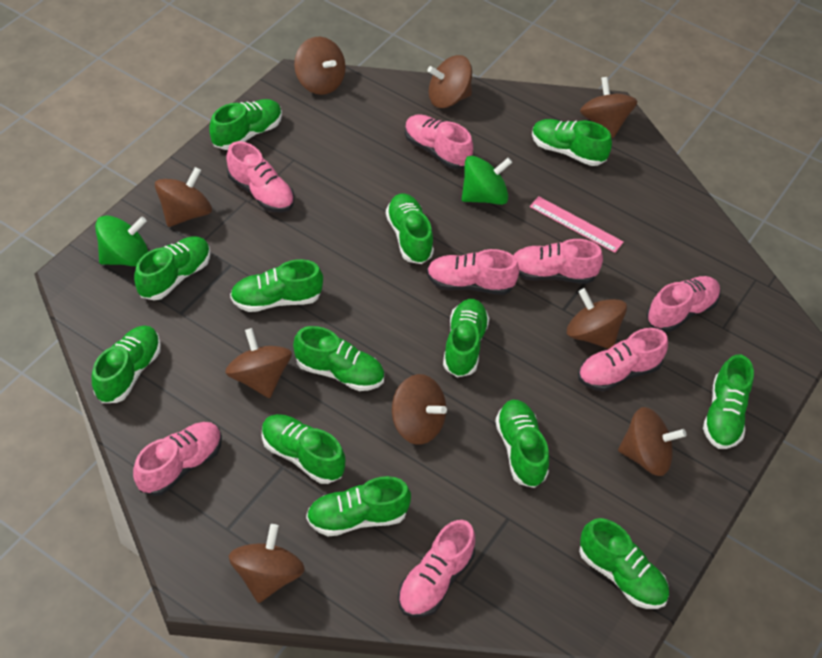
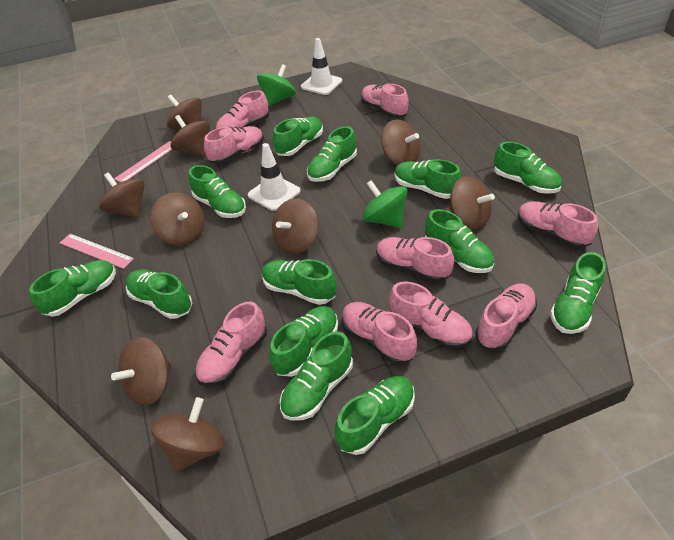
pink ruler: 1 -> 2
pink shoe: 8 -> 9
white traffic cone: 0 -> 2

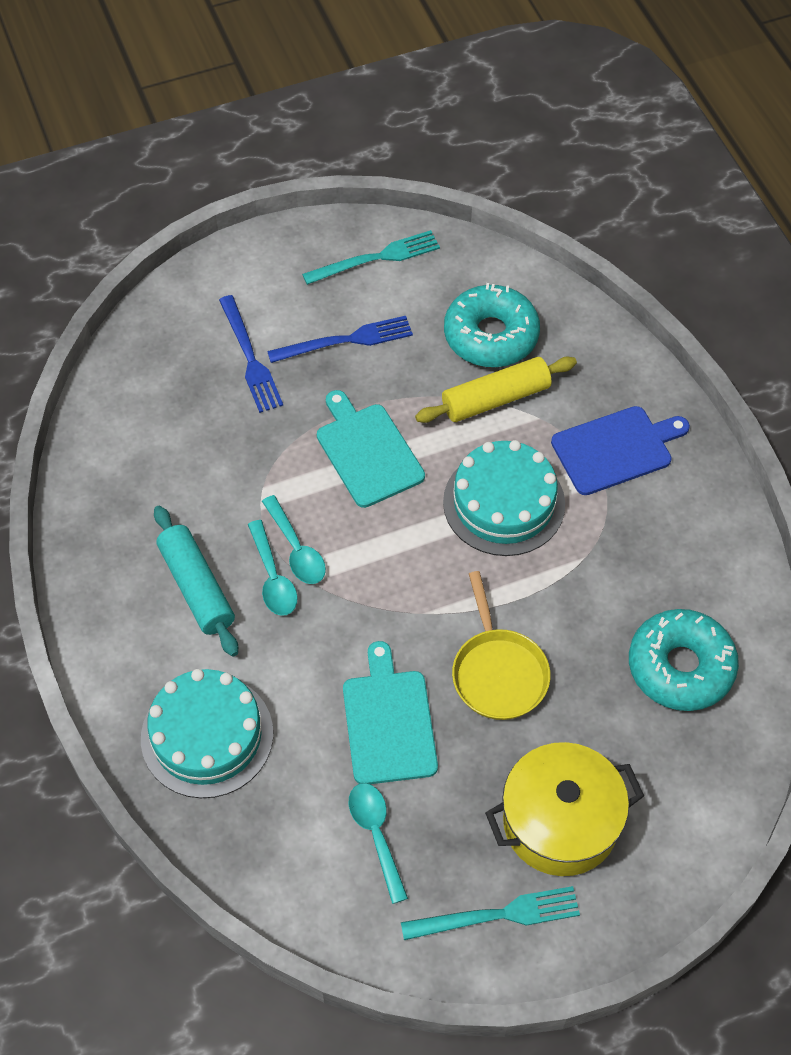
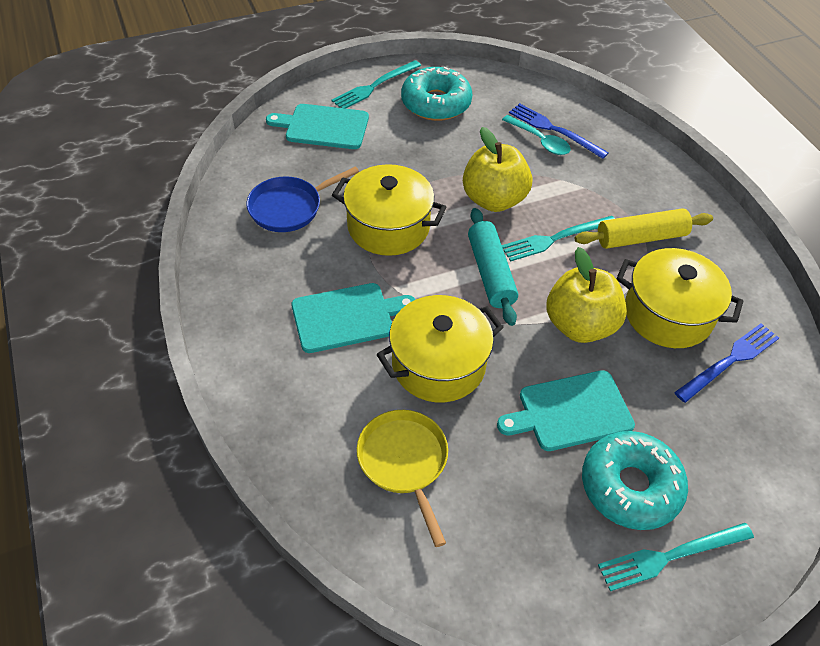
blue cutting board: 1 -> 0
blue pan: 0 -> 1
turquoise cake: 2 -> 0
turquoise cutting board: 2 -> 3
turquoise fork: 2 -> 3
turquoise spoon: 3 -> 1
yellow apple: 0 -> 2
yellow pot: 1 -> 3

◆ ◆ ◆

◆ What you are asked to do ◆
Each line above should be written out again exactly, and no picture should appear in the copy.

◆ Written solution ◆
pink ruler: 1 -> 2
pink shoe: 8 -> 9
white traffic cone: 0 -> 2

blue cutting board: 1 -> 0
blue pan: 0 -> 1
turquoise cake: 2 -> 0
turquoise cutting board: 2 -> 3
turquoise fork: 2 -> 3
turquoise spoon: 3 -> 1
yellow apple: 0 -> 2
yellow pot: 1 -> 3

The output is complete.